About this exercise: If a record holds a picture, skip the picture but print everything else exactly.

########################################

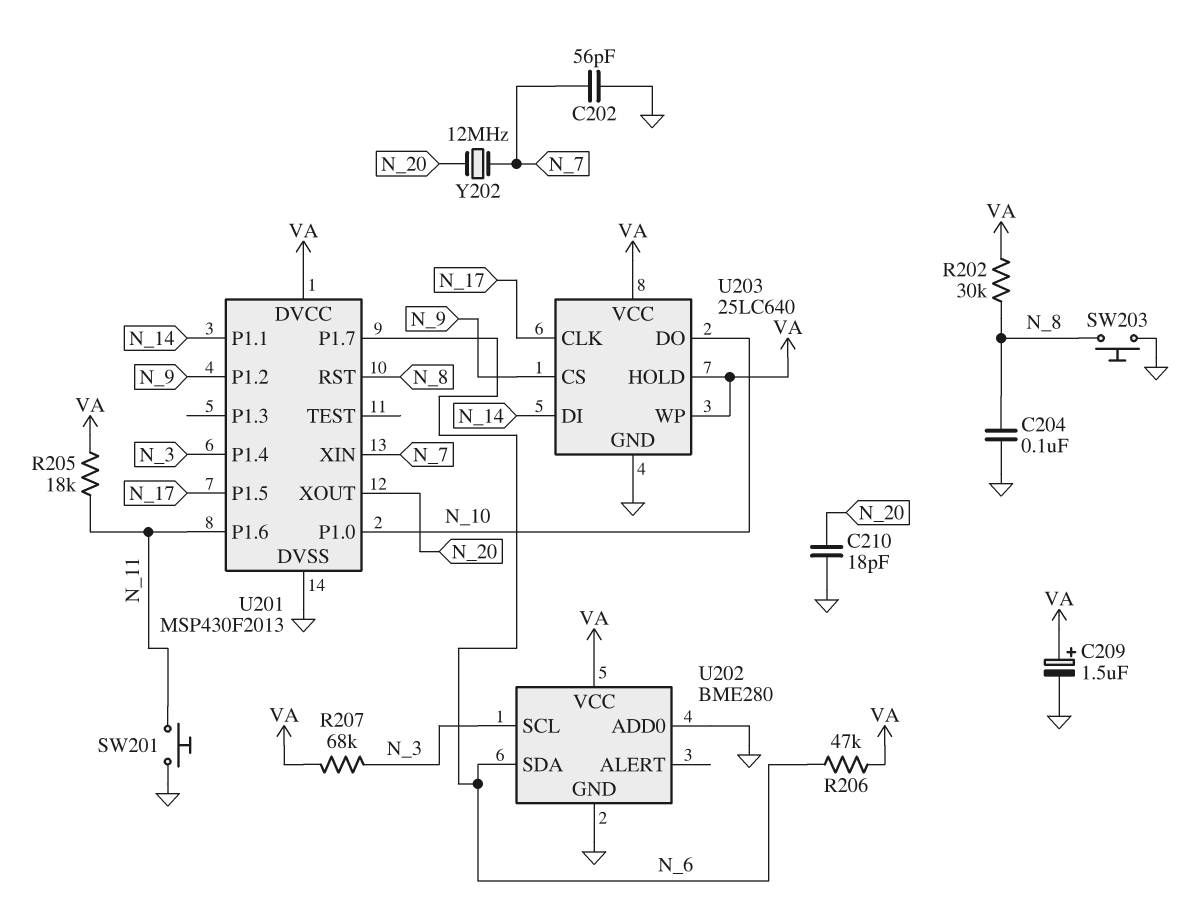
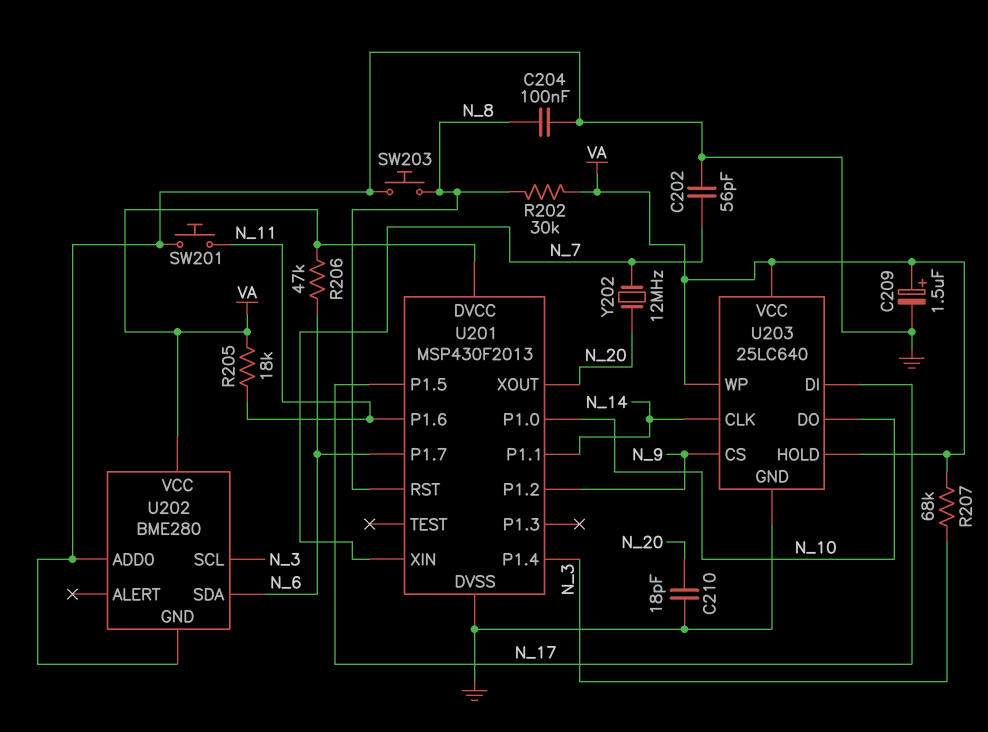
U203 pin CLK: N_17 -> N_14
U203 pin DI: N_14 -> N_17

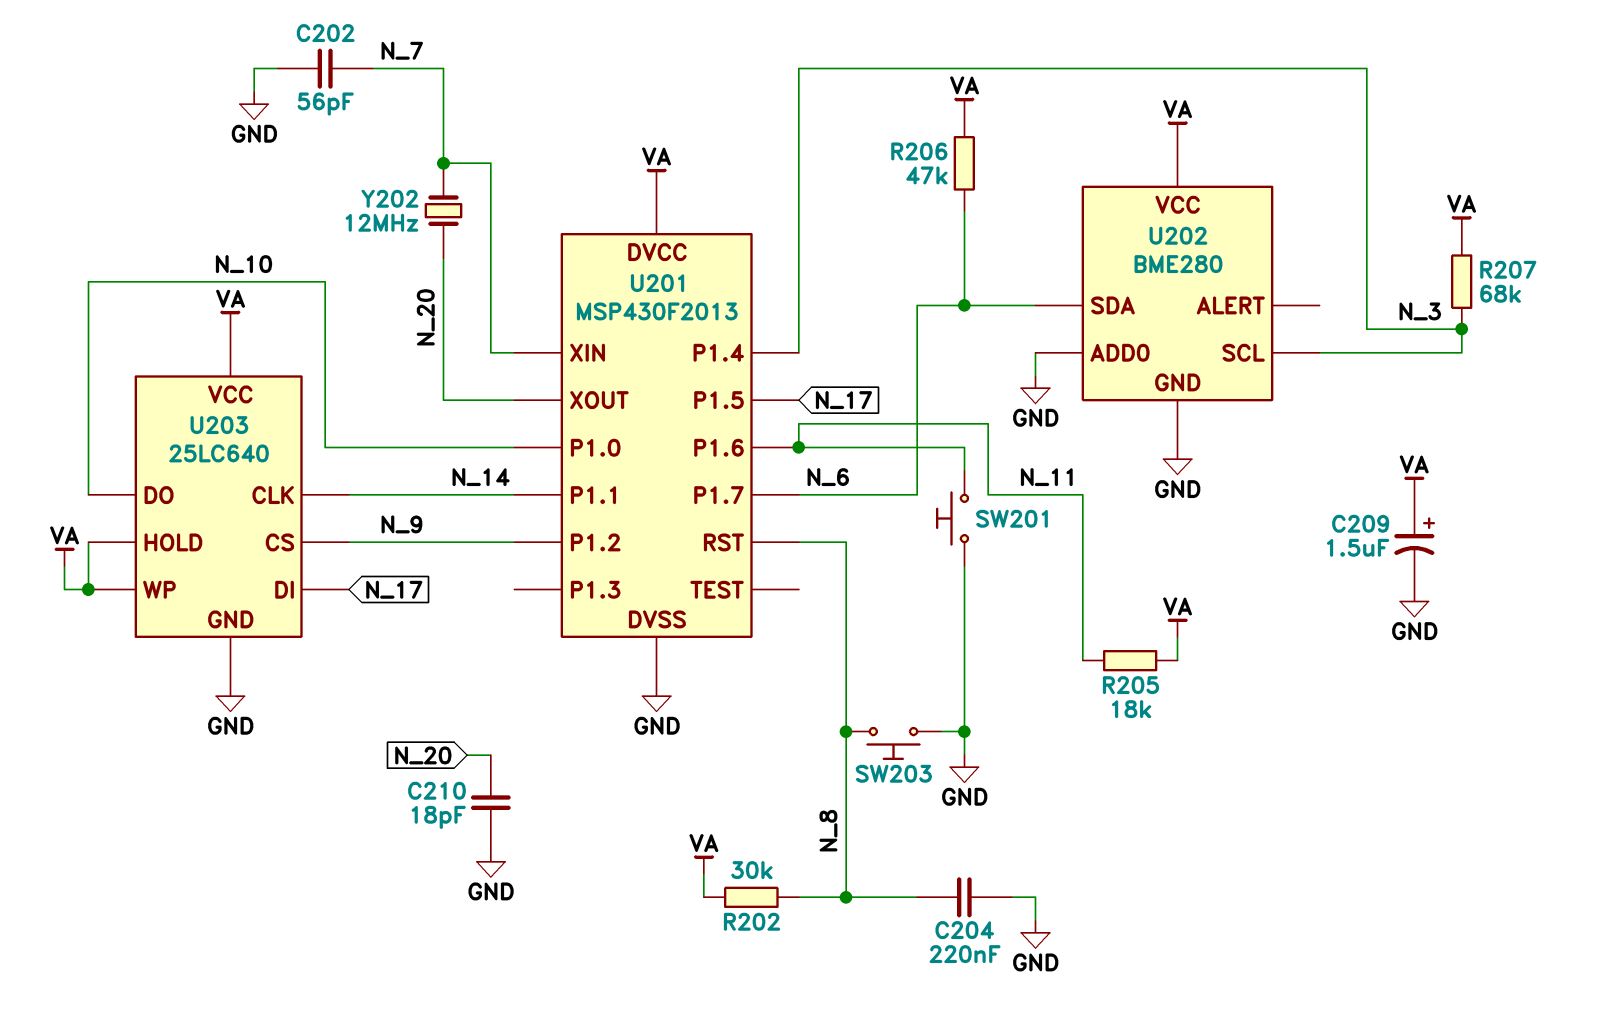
C204: 100nF (GND, N_8) -> 220nF (GND, N_8)

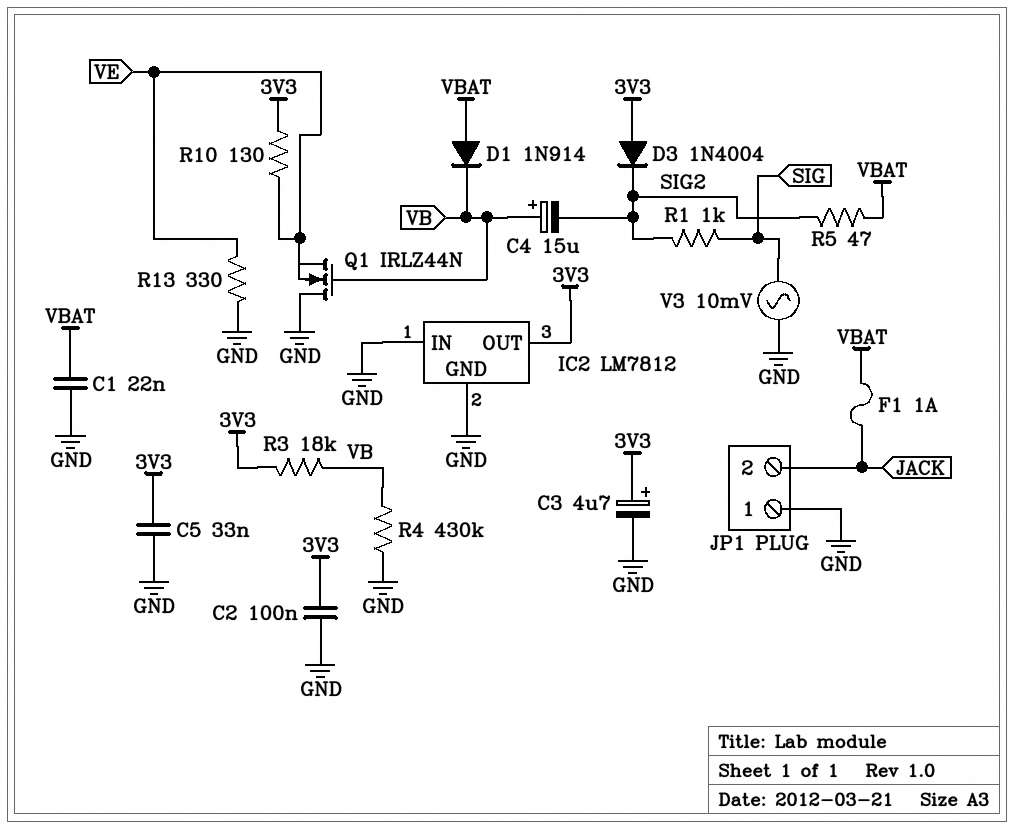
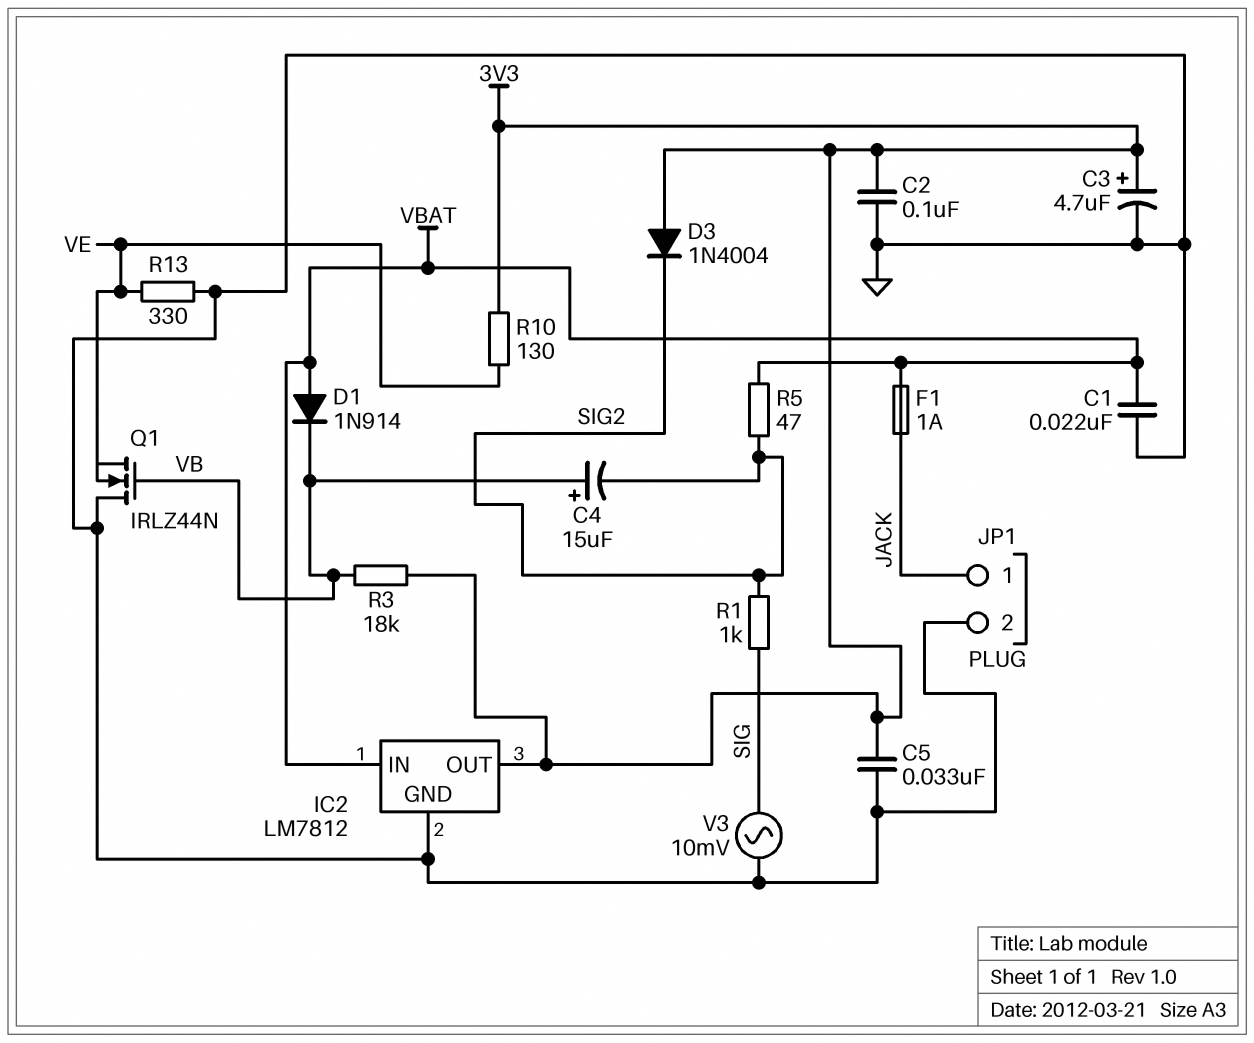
IC2 pin IN: GND -> VBAT
JP1 pin 1: GND -> JACK
JP1 pin 2: JACK -> GND
R4: 430k (GND, VB) -> none

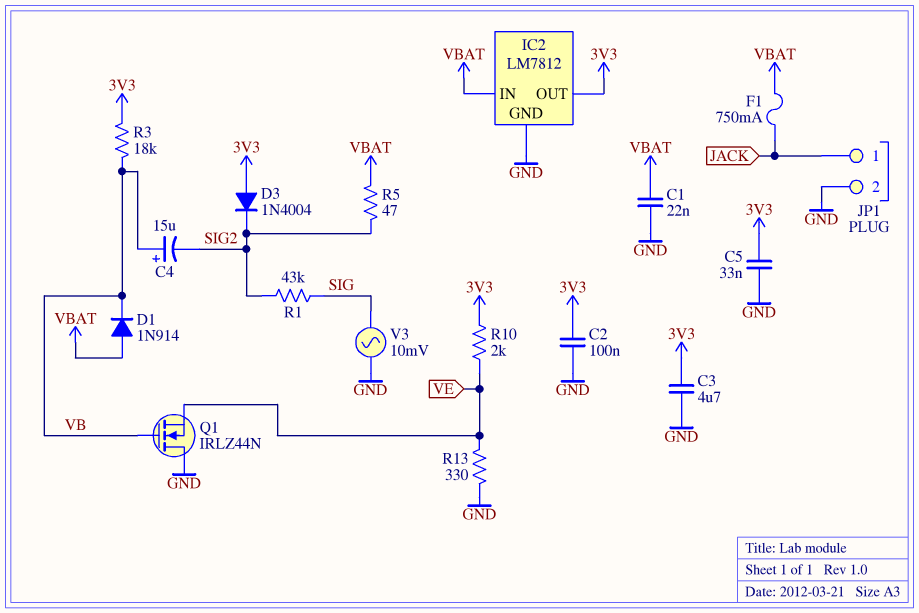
C3: 4.7uF (plus 3V3, minus GND) -> 4.7uF (3V3, GND)
F1: 1A (JACK, VBAT) -> 750mA (JACK, VBAT)
R1: 1k (SIG, SIG2) -> 43k (SIG, SIG2)
R10: 130 (3V3, VE) -> 2k (3V3, VE)

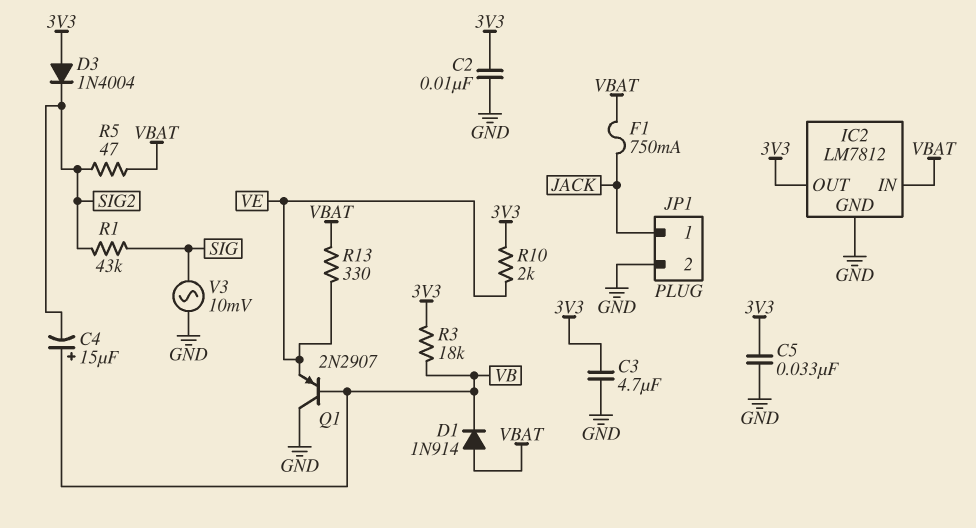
C1: 22nF (GND, VBAT) -> none
C2: 100nF (3V3, GND) -> 10nF (3V3, GND)
Q1: NMOS IRLZ44N (G VB, D GND, S VE) -> PNP 2N2907 (B VB, C GND, E VE)
R13: 330 (GND, VE) -> 330 (VBAT, VE)

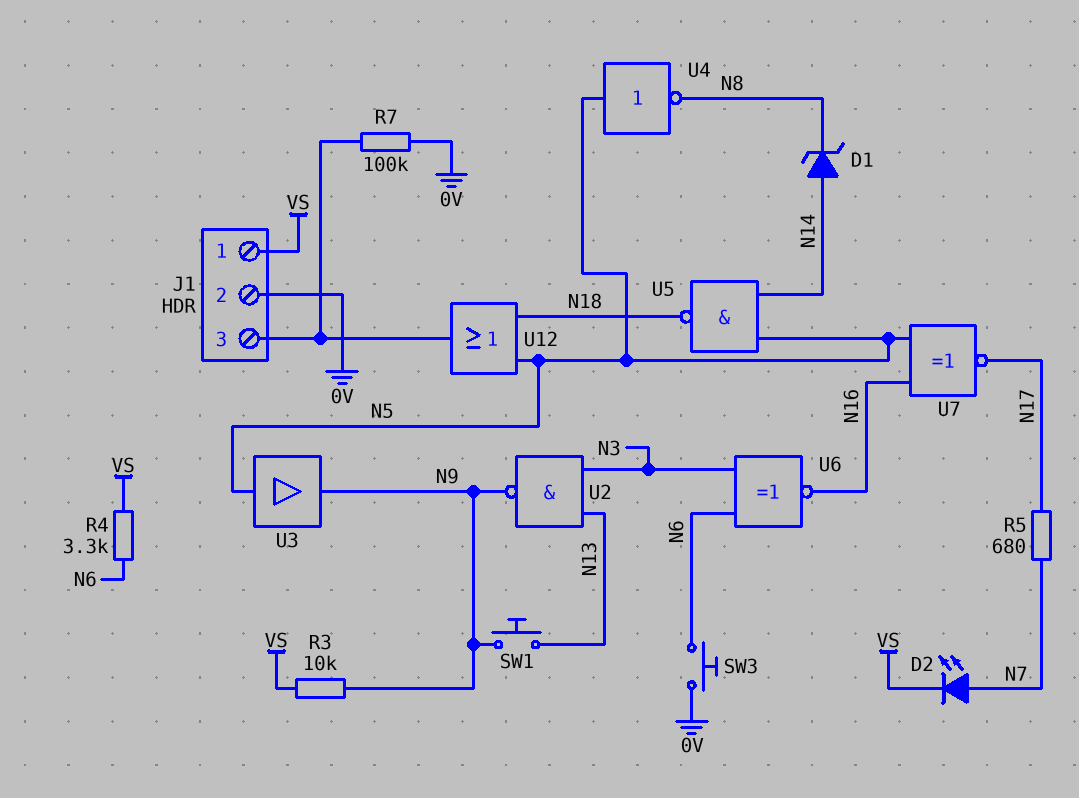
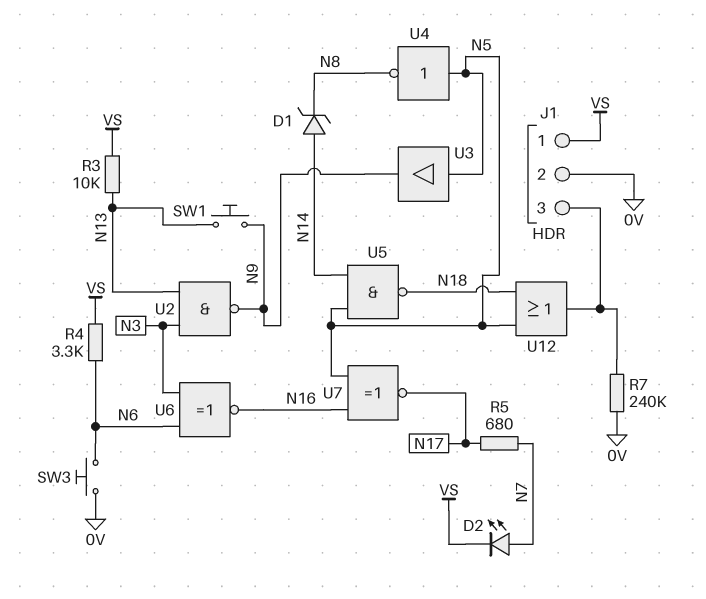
R3: 10k (N9, VS) -> 10k (N13, VS)
R7: 100k (0V, J1/3) -> 240k (0V, J1/3)

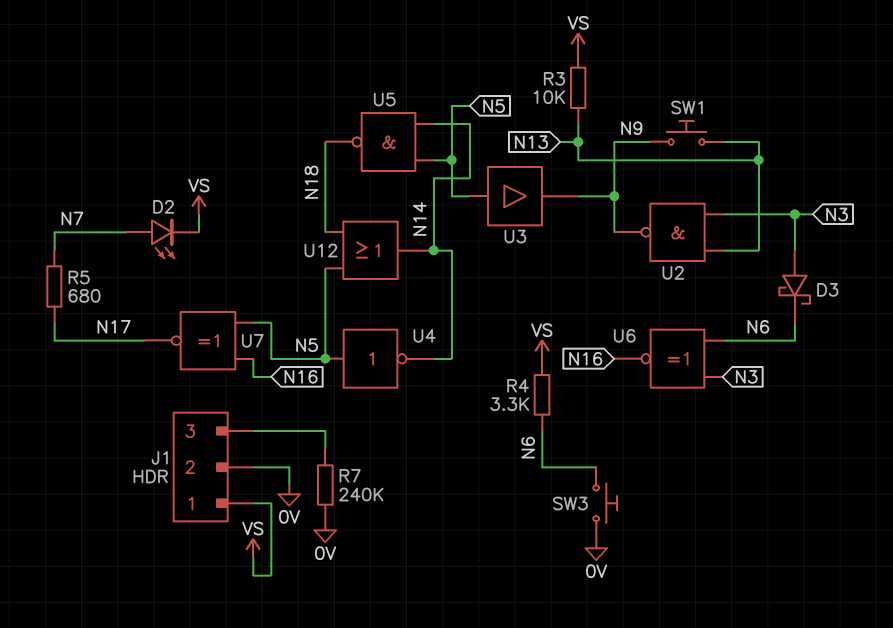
D1: zener (A N14, K N8) -> none
D3: none -> schottky (A N3, K N6)
U4: NOT (in N5, out N8) -> NOT (in N5, out N14)
U12: OR (in N5, in N18, out J1/3) -> OR (in N5, in N18, out N14)

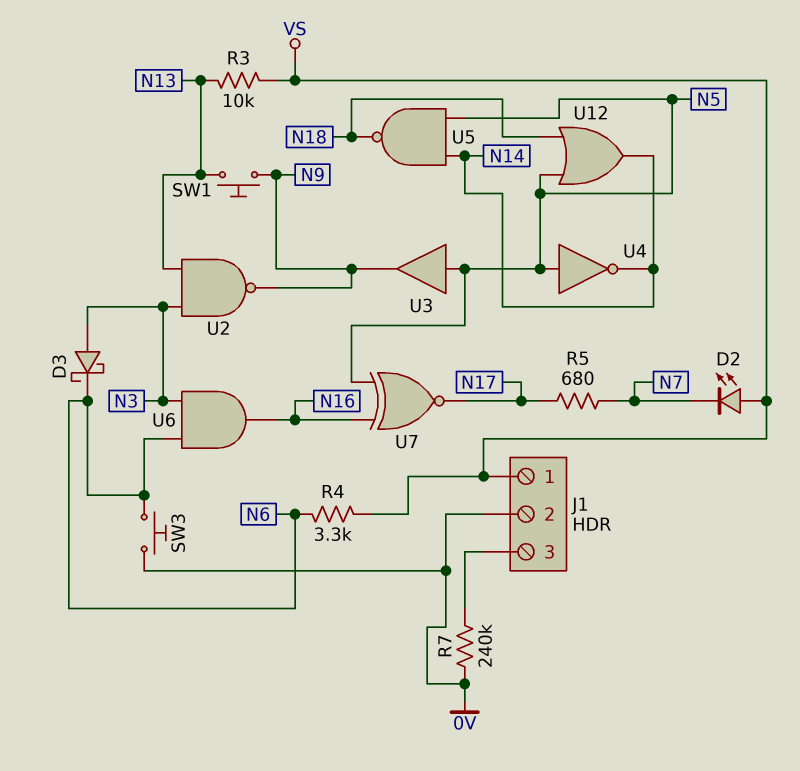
D2: LED (A N7, K VS) -> LED (A VS, K N7)
U6: XNOR (in N3, in N6, out N16) -> AND (in N3, in N6, out N16)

########################################

Result for this task:
U203 pin CLK: N_17 -> N_14
U203 pin DI: N_14 -> N_17

C204: 100nF (GND, N_8) -> 220nF (GND, N_8)

IC2 pin IN: GND -> VBAT
JP1 pin 1: GND -> JACK
JP1 pin 2: JACK -> GND
R4: 430k (GND, VB) -> none

C3: 4.7uF (plus 3V3, minus GND) -> 4.7uF (3V3, GND)
F1: 1A (JACK, VBAT) -> 750mA (JACK, VBAT)
R1: 1k (SIG, SIG2) -> 43k (SIG, SIG2)
R10: 130 (3V3, VE) -> 2k (3V3, VE)

C1: 22nF (GND, VBAT) -> none
C2: 100nF (3V3, GND) -> 10nF (3V3, GND)
Q1: NMOS IRLZ44N (G VB, D GND, S VE) -> PNP 2N2907 (B VB, C GND, E VE)
R13: 330 (GND, VE) -> 330 (VBAT, VE)

R3: 10k (N9, VS) -> 10k (N13, VS)
R7: 100k (0V, J1/3) -> 240k (0V, J1/3)

D1: zener (A N14, K N8) -> none
D3: none -> schottky (A N3, K N6)
U4: NOT (in N5, out N8) -> NOT (in N5, out N14)
U12: OR (in N5, in N18, out J1/3) -> OR (in N5, in N18, out N14)

D2: LED (A N7, K VS) -> LED (A VS, K N7)
U6: XNOR (in N3, in N6, out N16) -> AND (in N3, in N6, out N16)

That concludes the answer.